PROBLEM STATEMENT: Set down the data again word for word. Skip any pictures.

INPUT MATERIAL:
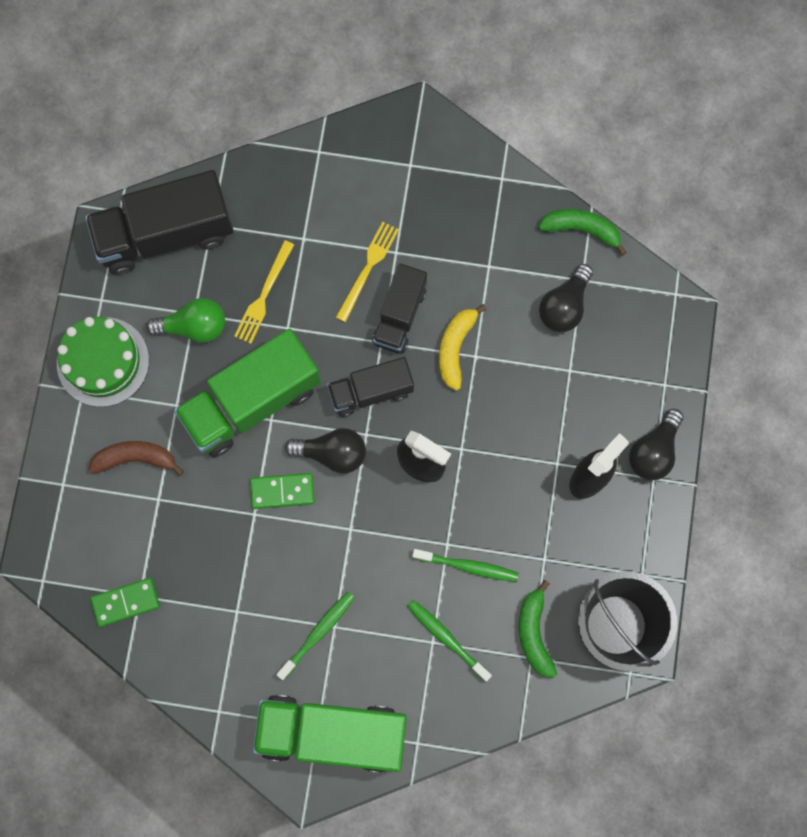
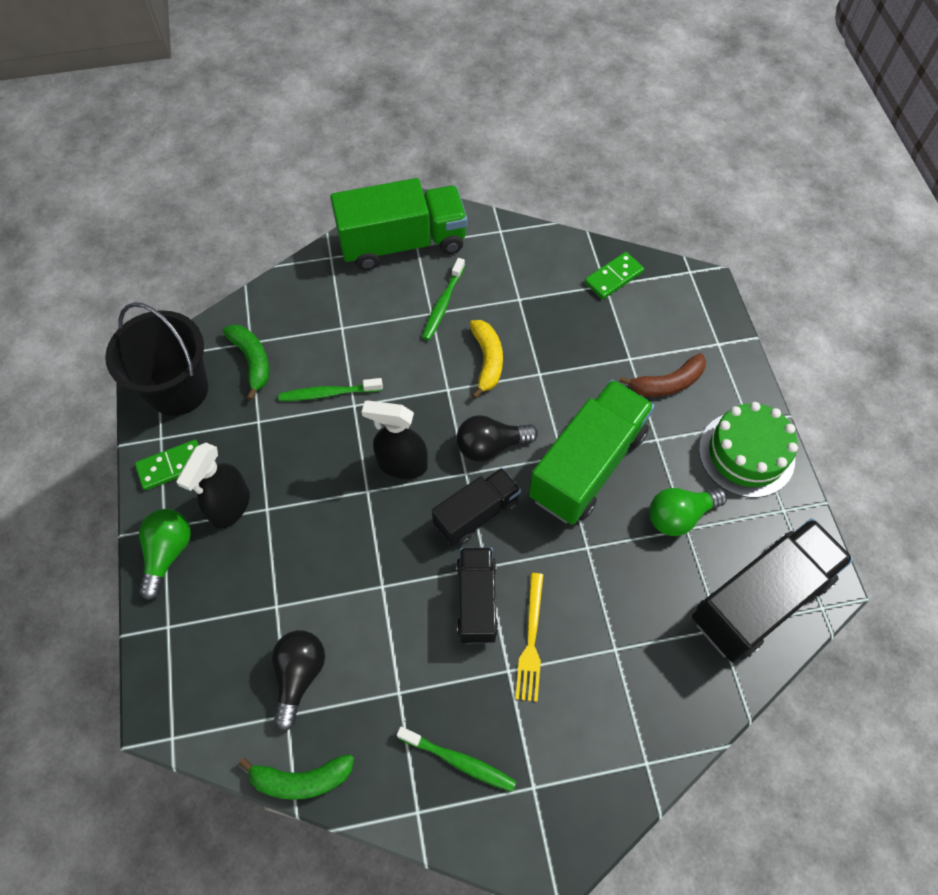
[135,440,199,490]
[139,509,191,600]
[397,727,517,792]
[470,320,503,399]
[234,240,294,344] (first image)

RESPONSE TO THE EXERCISE:
[135,440,199,490]
[139,509,191,600]
[397,727,517,792]
[470,320,503,399]
[234,240,294,344] (first image)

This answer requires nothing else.